*How to complete this task*. Every entry must be transcribed exactly. Pictures are not part of the copy.

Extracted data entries

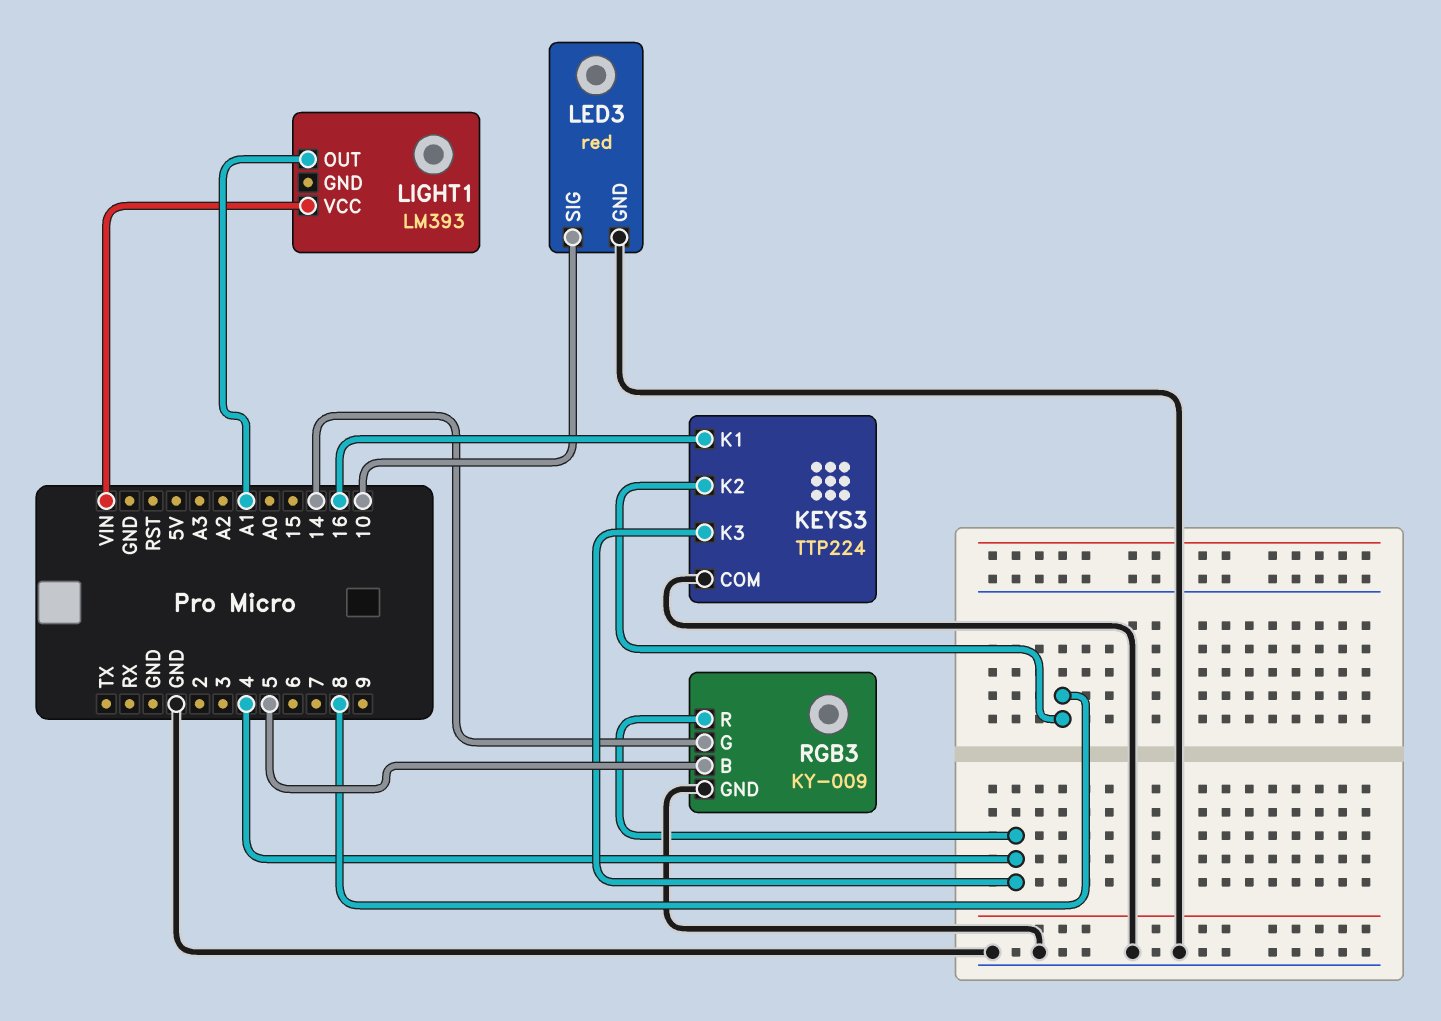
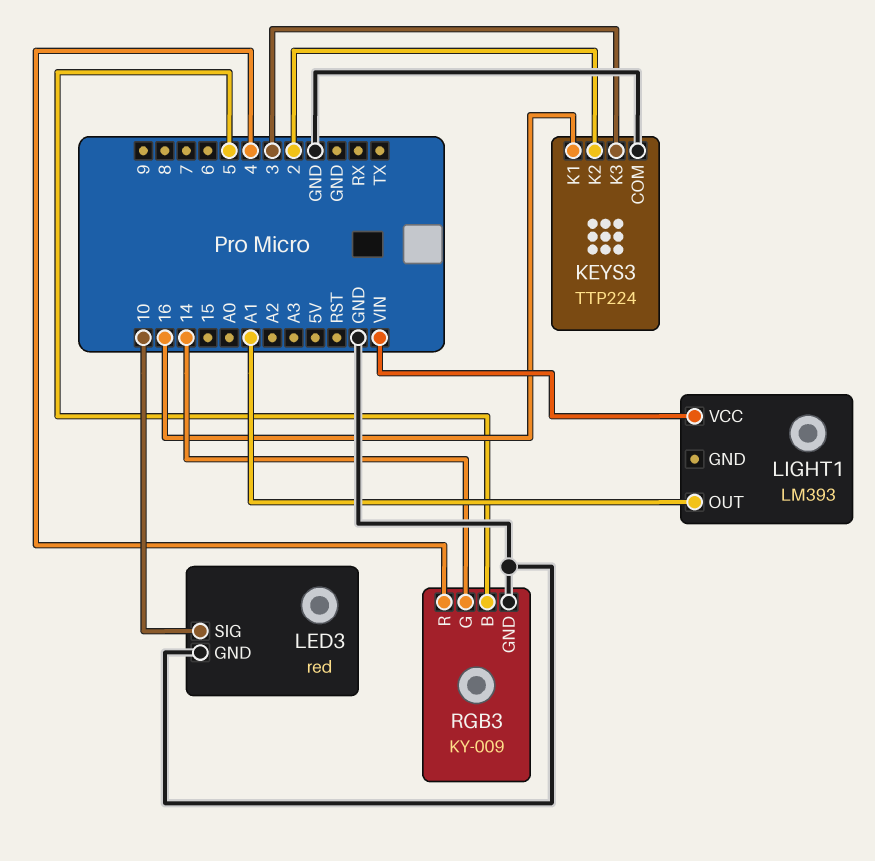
KEYS3 pin K2: 8 -> 2
KEYS3 pin K3: 4 -> 3

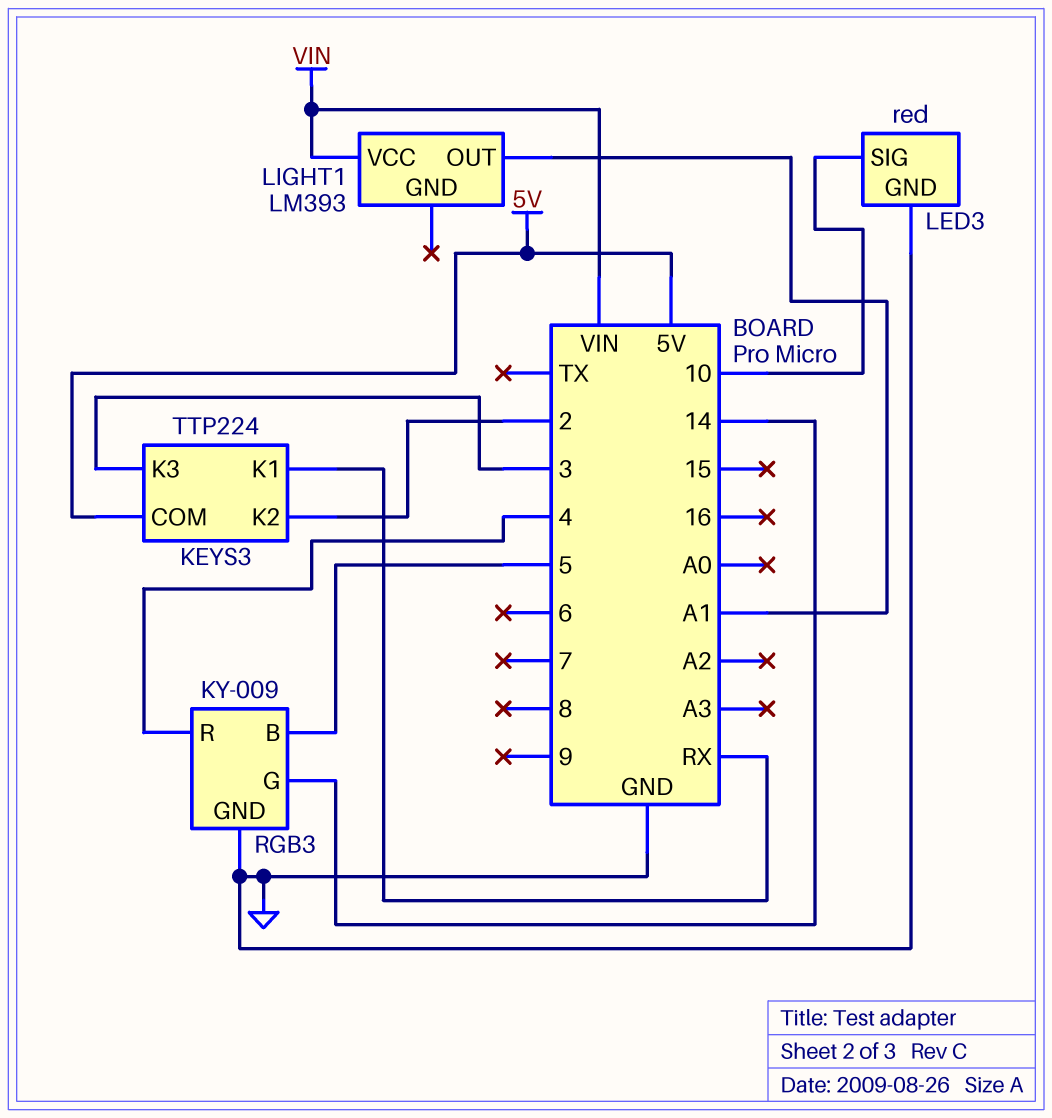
KEYS3 pin COM: GND -> 5V
KEYS3 pin K1: 16 -> RX

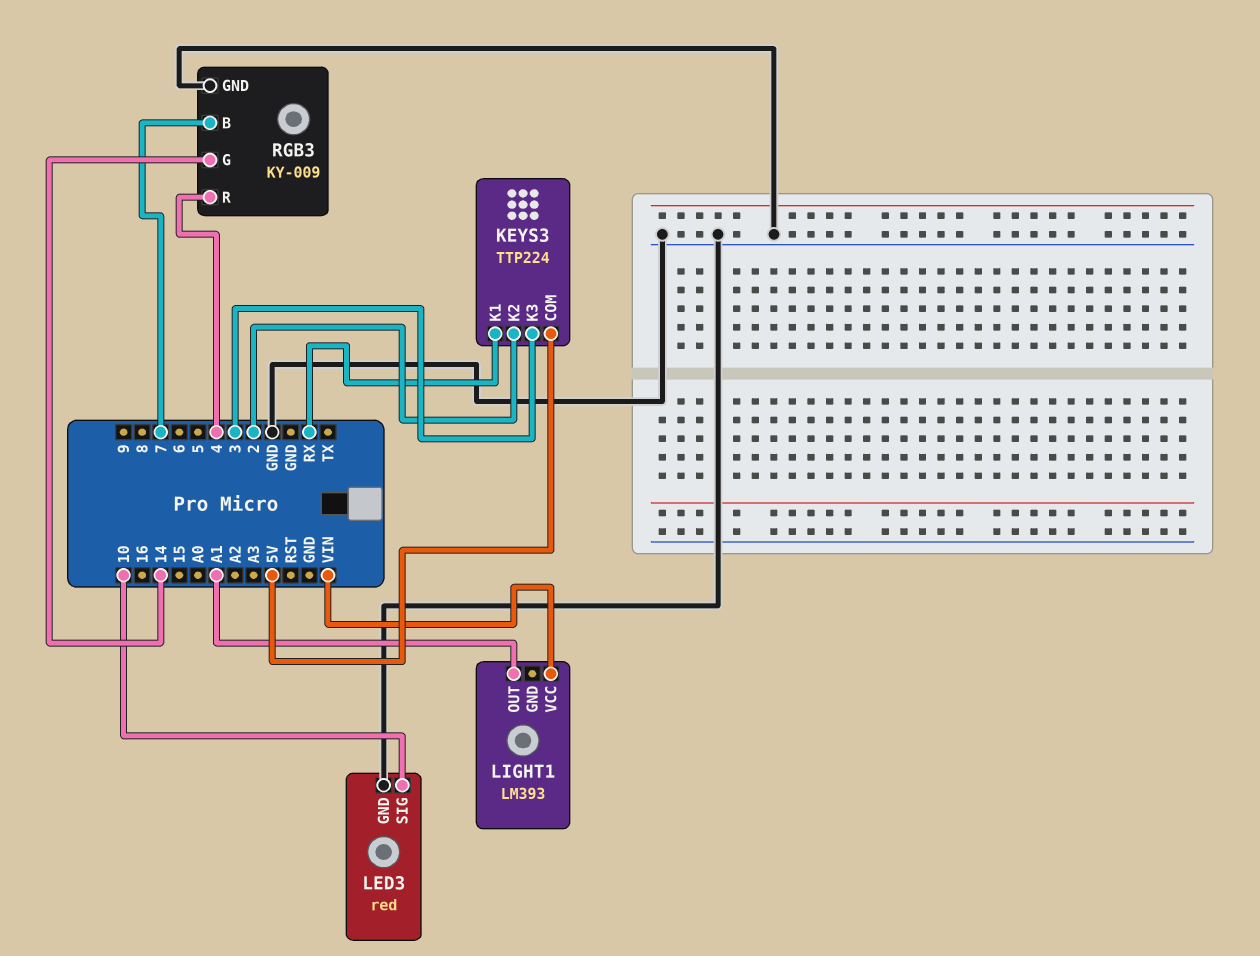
RGB3 pin B: 5 -> 7

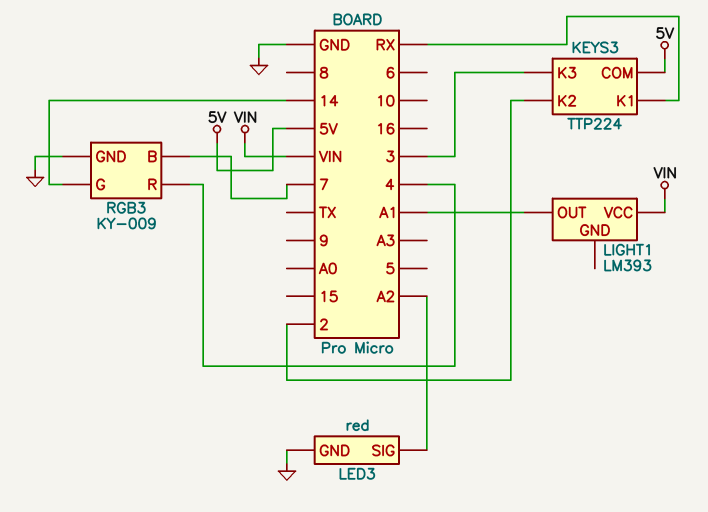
LED3 pin SIG: 10 -> A2

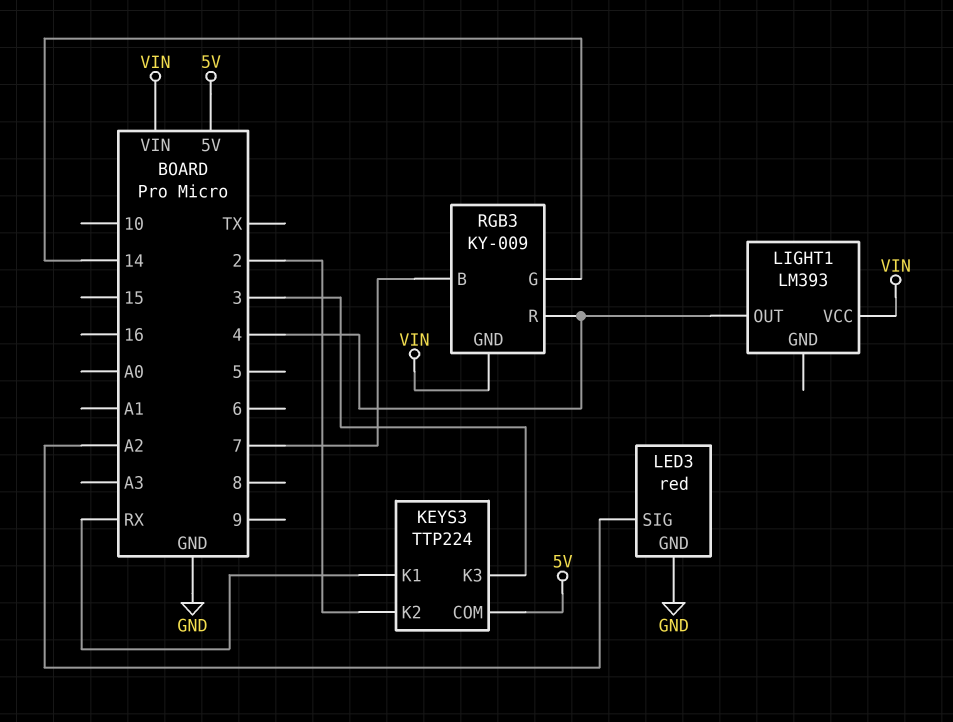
LIGHT1 pin OUT: A1 -> 4
RGB3 pin GND: GND -> VIN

*Response to this exercise*.
KEYS3 pin K2: 8 -> 2
KEYS3 pin K3: 4 -> 3

KEYS3 pin COM: GND -> 5V
KEYS3 pin K1: 16 -> RX

RGB3 pin B: 5 -> 7

LED3 pin SIG: 10 -> A2

LIGHT1 pin OUT: A1 -> 4
RGB3 pin GND: GND -> VIN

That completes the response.